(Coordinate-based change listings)
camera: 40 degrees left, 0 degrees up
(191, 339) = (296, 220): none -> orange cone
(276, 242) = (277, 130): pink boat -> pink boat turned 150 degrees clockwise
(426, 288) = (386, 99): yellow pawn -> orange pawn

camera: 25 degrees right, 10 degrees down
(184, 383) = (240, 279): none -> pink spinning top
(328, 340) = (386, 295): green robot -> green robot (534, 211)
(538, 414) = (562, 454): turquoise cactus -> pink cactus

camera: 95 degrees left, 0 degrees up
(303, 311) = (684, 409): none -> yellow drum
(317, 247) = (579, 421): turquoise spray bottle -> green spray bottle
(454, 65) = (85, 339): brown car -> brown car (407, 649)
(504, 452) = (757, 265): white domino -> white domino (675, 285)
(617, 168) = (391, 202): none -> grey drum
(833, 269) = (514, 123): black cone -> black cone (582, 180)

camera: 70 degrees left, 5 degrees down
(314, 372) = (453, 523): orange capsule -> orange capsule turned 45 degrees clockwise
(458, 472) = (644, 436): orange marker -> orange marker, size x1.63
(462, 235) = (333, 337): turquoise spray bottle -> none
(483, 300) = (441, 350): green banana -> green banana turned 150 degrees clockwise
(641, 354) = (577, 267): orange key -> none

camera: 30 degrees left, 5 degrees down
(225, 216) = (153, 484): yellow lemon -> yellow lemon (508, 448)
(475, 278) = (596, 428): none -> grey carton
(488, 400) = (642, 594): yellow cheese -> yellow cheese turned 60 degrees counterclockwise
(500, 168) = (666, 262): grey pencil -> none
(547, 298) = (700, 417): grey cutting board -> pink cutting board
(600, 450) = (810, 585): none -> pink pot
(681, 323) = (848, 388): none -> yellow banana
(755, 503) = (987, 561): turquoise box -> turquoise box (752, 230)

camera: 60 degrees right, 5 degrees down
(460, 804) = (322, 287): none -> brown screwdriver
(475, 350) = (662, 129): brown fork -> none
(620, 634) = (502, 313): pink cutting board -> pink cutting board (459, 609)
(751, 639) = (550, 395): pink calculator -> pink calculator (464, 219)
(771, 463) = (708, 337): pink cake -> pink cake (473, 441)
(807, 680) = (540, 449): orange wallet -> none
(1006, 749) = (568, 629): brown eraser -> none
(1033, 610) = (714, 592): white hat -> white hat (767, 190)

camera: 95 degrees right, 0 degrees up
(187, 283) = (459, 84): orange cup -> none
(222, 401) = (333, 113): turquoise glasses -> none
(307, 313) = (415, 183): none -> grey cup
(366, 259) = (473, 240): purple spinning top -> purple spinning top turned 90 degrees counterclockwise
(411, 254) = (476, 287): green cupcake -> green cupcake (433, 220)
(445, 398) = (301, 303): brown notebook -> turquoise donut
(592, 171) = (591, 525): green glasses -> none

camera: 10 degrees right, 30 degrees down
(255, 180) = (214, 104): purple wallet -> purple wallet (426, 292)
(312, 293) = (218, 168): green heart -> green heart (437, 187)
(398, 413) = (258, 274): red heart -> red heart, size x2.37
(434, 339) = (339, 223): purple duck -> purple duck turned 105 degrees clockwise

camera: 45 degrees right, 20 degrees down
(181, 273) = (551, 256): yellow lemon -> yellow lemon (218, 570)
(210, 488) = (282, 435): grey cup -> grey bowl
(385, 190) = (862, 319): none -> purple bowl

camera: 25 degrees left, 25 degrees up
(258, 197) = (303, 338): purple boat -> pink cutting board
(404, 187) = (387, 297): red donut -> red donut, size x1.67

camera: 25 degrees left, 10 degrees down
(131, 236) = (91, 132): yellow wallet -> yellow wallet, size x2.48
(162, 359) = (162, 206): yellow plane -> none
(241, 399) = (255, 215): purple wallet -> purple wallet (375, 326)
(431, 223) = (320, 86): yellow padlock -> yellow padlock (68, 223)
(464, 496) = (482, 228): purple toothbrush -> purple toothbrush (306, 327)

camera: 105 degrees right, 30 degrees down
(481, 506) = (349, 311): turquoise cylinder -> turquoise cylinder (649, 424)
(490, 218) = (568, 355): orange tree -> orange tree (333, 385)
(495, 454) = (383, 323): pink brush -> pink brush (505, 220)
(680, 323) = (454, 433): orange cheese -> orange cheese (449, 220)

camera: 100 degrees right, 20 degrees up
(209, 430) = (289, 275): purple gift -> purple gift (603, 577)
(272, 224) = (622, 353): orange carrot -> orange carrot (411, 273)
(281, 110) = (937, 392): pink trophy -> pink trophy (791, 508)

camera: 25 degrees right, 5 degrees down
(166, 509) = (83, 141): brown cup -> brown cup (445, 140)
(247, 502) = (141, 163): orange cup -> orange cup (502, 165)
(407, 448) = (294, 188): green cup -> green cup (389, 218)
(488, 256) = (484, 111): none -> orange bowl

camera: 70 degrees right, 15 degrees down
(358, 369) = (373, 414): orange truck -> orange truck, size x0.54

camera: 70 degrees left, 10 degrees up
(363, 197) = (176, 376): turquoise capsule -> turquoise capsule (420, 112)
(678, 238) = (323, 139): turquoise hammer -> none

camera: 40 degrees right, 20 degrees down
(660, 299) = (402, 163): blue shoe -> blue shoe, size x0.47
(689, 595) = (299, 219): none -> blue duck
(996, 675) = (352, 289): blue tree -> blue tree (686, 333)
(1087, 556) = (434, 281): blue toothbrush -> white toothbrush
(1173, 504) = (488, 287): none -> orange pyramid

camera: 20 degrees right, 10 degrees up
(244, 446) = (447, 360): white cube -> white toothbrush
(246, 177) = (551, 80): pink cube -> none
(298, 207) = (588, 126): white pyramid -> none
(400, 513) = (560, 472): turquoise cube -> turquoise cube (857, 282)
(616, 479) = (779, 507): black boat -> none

§ TRY IT:
Starting from the records above, copy each line where the string "cutting" is found.

§ RESPONSE TO THE EXERCISE:
(547, 298) = (700, 417): grey cutting board -> pink cutting board
(620, 634) = (502, 313): pink cutting board -> pink cutting board (459, 609)
(258, 197) = (303, 338): purple boat -> pink cutting board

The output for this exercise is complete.